EXERCISE OBJECTIVE
An exact copy of every entry is required, without the pictures.

Start of Block

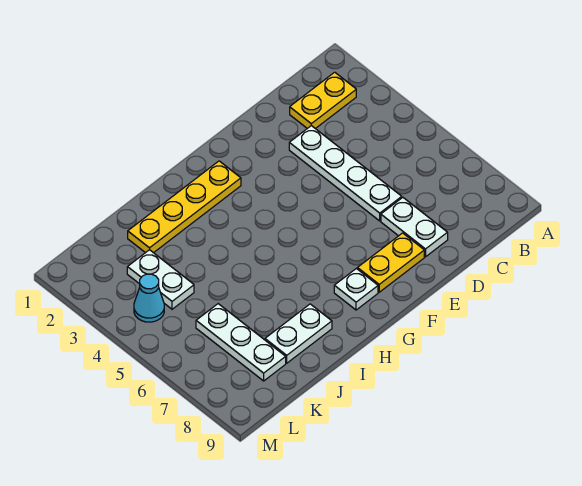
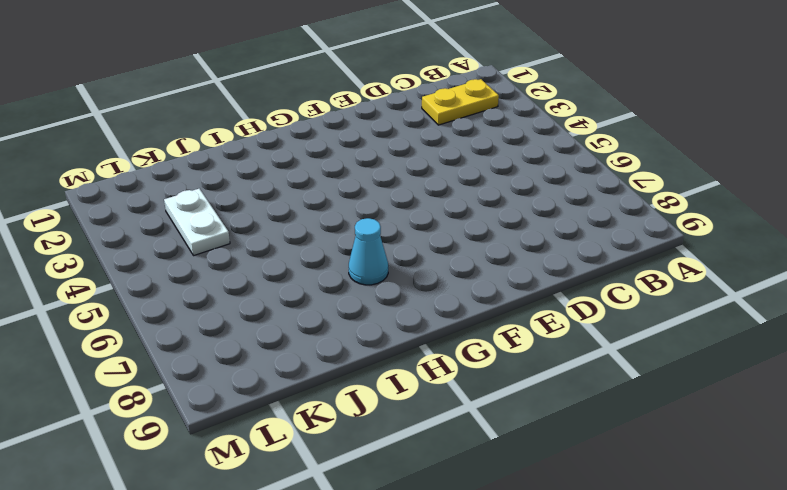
cyan cone H7 level 1 -> cyan cone L4 level 1
none -> white plate D3:D6 level 1
none -> white plate D7:D8 level 1

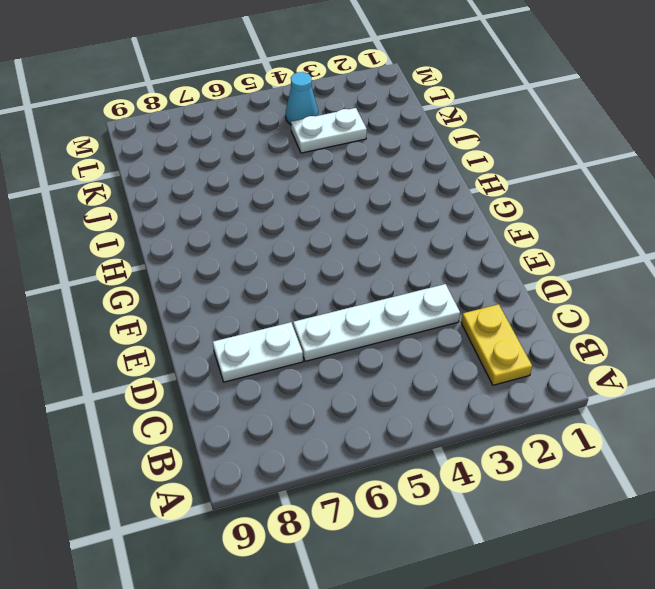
none -> yellow plate E8:F8 level 1
none -> yellow plate G2:J2 level 1

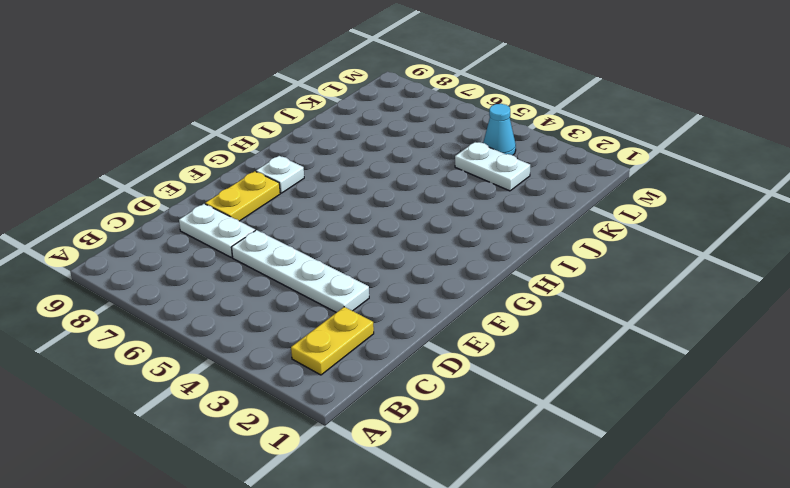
none -> yellow plate G2:J2 level 1
none -> white plate I8:J8 level 1

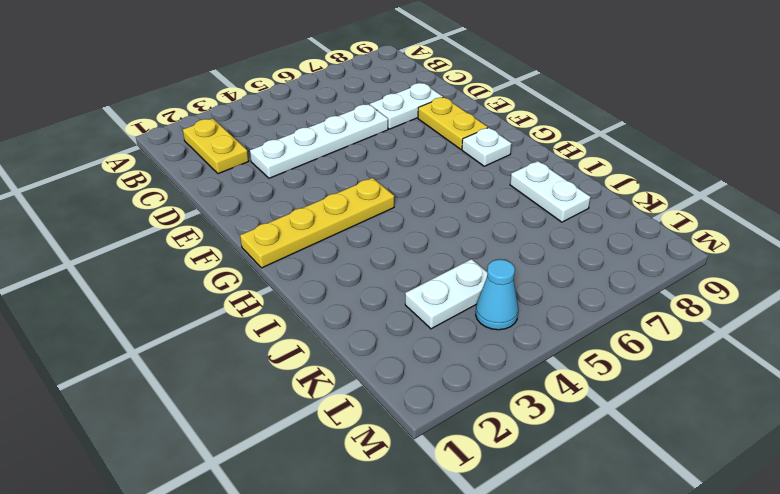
yellow plate G1:G4 level 1 -> yellow plate G2:J2 level 1
none -> white plate K6:K8 level 1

End of Block

TASK OUTPUT
cyan cone H7 level 1 -> cyan cone L4 level 1
none -> white plate D3:D6 level 1
none -> white plate D7:D8 level 1

none -> yellow plate E8:F8 level 1
none -> yellow plate G2:J2 level 1

none -> yellow plate G2:J2 level 1
none -> white plate I8:J8 level 1

yellow plate G1:G4 level 1 -> yellow plate G2:J2 level 1
none -> white plate K6:K8 level 1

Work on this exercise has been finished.